### Activity
Take the lines below between the one holding "(396, 98) = (140, 163): green" and the one holding "(341, 301) = (282, 209): brown", inclusive, and copy them exactly. Add nothing.

[Records from a data collection]
%%

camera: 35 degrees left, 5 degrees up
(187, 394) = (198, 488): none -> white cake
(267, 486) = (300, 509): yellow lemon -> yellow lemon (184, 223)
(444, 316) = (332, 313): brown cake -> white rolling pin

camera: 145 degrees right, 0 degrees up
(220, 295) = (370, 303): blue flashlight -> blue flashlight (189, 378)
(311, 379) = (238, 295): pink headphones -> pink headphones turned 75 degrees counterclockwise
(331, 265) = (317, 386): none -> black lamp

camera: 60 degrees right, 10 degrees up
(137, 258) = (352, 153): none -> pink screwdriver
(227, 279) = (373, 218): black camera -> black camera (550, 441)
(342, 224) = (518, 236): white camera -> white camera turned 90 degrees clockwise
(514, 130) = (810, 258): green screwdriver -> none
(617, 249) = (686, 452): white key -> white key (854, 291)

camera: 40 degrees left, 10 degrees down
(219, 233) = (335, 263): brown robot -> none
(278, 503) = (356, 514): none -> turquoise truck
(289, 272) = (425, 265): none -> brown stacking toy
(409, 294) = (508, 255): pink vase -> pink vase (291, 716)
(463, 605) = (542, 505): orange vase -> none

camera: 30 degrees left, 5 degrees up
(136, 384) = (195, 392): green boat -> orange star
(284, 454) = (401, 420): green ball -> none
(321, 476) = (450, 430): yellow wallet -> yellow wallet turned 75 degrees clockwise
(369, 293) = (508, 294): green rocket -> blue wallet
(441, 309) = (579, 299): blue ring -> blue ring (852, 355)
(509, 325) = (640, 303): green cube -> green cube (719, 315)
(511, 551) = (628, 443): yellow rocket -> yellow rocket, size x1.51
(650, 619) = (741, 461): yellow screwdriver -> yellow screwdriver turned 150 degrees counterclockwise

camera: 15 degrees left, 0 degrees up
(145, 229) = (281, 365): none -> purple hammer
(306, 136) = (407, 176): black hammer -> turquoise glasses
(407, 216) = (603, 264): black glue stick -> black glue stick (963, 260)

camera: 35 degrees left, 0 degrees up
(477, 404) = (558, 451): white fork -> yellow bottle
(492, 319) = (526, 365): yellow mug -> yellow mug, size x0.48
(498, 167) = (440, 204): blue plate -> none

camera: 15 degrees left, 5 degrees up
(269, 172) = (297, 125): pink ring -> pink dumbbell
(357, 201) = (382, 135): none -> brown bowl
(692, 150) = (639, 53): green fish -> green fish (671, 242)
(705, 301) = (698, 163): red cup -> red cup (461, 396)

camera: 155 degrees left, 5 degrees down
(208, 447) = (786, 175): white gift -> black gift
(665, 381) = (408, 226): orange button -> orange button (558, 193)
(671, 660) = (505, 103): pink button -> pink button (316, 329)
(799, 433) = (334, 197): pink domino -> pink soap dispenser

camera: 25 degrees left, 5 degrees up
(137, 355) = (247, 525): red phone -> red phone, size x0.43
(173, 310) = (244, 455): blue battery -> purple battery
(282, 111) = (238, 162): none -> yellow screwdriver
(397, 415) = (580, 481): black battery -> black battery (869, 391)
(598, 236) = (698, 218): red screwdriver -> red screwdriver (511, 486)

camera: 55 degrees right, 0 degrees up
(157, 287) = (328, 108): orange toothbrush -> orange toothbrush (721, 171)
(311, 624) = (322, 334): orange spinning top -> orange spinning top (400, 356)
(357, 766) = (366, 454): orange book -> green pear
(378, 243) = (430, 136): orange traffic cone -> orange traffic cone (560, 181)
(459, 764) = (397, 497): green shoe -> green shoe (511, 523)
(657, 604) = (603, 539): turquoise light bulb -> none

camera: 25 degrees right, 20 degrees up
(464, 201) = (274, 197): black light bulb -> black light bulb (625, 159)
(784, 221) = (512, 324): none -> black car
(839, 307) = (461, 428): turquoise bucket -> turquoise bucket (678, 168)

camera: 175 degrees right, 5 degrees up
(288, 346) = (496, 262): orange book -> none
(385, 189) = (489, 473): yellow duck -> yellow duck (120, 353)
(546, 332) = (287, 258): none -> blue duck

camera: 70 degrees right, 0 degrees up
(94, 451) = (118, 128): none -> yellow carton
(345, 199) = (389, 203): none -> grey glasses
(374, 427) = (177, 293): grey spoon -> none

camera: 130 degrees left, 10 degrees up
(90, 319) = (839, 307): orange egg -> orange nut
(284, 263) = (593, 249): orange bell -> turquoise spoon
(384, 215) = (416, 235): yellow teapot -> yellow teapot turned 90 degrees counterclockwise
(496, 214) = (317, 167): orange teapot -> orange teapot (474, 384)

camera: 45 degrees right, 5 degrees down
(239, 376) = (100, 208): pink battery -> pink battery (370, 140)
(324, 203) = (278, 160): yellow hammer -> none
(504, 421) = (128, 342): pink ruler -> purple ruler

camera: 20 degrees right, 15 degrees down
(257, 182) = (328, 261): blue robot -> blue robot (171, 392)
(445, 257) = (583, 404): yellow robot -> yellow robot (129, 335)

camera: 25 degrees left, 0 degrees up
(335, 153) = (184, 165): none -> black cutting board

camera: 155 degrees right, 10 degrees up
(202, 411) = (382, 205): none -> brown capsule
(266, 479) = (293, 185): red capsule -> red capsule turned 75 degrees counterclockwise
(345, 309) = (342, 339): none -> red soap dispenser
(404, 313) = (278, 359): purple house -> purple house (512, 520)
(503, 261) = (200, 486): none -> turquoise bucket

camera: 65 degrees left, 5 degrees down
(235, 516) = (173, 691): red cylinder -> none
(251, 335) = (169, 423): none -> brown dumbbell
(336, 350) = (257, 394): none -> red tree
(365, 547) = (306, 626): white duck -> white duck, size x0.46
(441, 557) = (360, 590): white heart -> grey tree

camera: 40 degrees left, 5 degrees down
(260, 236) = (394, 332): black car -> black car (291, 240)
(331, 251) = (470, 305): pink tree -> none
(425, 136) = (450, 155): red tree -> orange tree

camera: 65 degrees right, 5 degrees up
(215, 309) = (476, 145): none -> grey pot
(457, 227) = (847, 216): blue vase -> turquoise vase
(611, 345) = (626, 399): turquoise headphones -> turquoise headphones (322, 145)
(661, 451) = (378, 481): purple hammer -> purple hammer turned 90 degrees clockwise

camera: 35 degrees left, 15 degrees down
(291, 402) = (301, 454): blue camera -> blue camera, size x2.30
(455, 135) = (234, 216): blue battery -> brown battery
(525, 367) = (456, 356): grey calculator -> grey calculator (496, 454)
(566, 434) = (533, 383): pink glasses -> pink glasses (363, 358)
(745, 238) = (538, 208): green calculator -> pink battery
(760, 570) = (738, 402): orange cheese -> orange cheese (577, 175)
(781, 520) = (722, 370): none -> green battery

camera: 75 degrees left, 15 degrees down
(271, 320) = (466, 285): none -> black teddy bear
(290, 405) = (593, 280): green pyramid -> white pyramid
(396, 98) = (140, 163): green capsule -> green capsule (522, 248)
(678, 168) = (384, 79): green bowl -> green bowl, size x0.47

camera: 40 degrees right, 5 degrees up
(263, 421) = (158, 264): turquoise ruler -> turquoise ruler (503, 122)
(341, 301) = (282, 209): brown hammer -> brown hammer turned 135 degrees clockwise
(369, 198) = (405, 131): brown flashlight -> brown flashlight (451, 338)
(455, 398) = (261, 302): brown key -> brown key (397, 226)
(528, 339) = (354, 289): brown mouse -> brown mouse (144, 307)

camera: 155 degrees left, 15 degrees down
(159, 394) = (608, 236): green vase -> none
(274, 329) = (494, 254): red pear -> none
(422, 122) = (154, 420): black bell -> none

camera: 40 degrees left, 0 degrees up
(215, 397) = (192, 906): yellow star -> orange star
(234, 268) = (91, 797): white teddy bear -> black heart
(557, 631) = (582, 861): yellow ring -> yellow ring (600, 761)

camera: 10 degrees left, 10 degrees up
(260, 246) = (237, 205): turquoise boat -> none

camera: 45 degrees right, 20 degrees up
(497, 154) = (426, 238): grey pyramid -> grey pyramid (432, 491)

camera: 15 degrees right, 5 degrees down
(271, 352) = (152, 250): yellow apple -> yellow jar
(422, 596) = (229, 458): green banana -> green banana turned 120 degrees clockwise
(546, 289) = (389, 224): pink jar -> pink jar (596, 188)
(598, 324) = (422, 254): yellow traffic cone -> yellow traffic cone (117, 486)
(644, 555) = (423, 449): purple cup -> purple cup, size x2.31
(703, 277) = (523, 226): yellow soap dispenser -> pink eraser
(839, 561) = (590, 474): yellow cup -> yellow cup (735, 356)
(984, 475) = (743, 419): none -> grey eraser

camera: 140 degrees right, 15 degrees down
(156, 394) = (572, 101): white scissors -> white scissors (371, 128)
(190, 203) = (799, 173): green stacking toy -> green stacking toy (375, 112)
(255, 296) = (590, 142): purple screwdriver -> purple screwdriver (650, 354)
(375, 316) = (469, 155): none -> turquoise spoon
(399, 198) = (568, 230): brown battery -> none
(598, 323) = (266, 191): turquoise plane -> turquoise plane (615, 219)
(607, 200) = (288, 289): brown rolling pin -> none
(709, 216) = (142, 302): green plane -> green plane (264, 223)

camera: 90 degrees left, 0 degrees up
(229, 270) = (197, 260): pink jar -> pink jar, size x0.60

%%

### Worked solution
(396, 98) = (140, 163): green capsule -> green capsule (522, 248)
(678, 168) = (384, 79): green bowl -> green bowl, size x0.47

camera: 40 degrees right, 5 degrees up
(263, 421) = (158, 264): turquoise ruler -> turquoise ruler (503, 122)
(341, 301) = (282, 209): brown hammer -> brown hammer turned 135 degrees clockwise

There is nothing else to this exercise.